What the exercise asks - Output exactly what appears from the line containing "lime brick L9:L10" to the end of the data below, and nothing more.

Dataset content -
------------------------------------------------------------
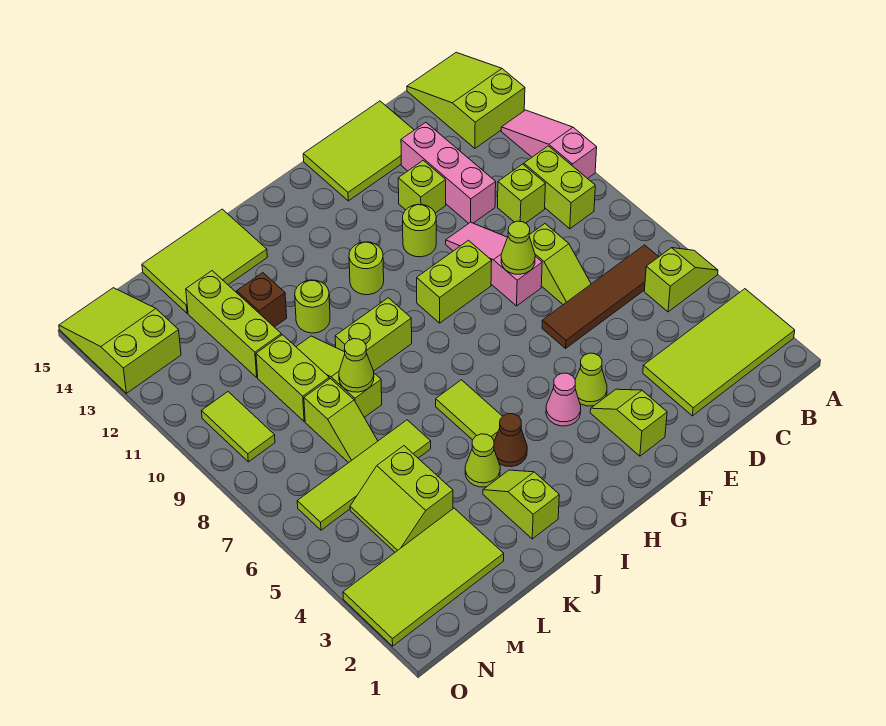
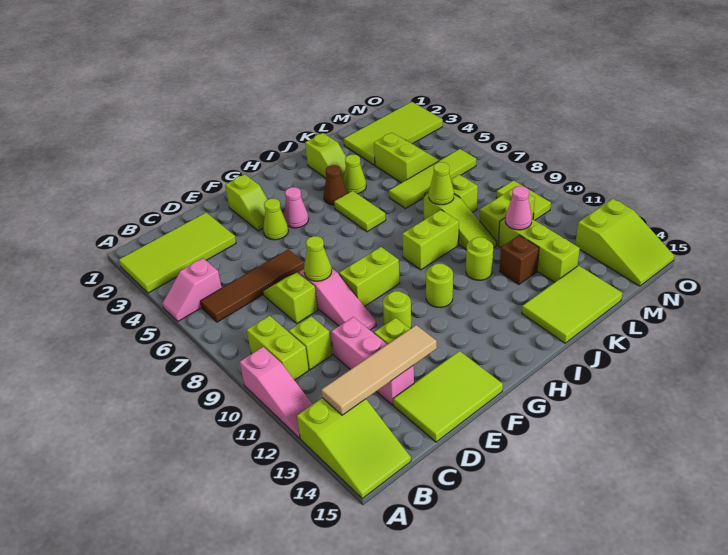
lime slope A5:B5 level 1 top B -> pink slope A5:B5 level 1 top B
none -> tan tile B13:E13 level 2
lime brick L9:L10 level 1 -> lime brick L10:M10 level 1
none -> pink cone L11 level 2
------------------------------------------------------------
Expected output -
lime brick L9:L10 level 1 -> lime brick L10:M10 level 1
none -> pink cone L11 level 2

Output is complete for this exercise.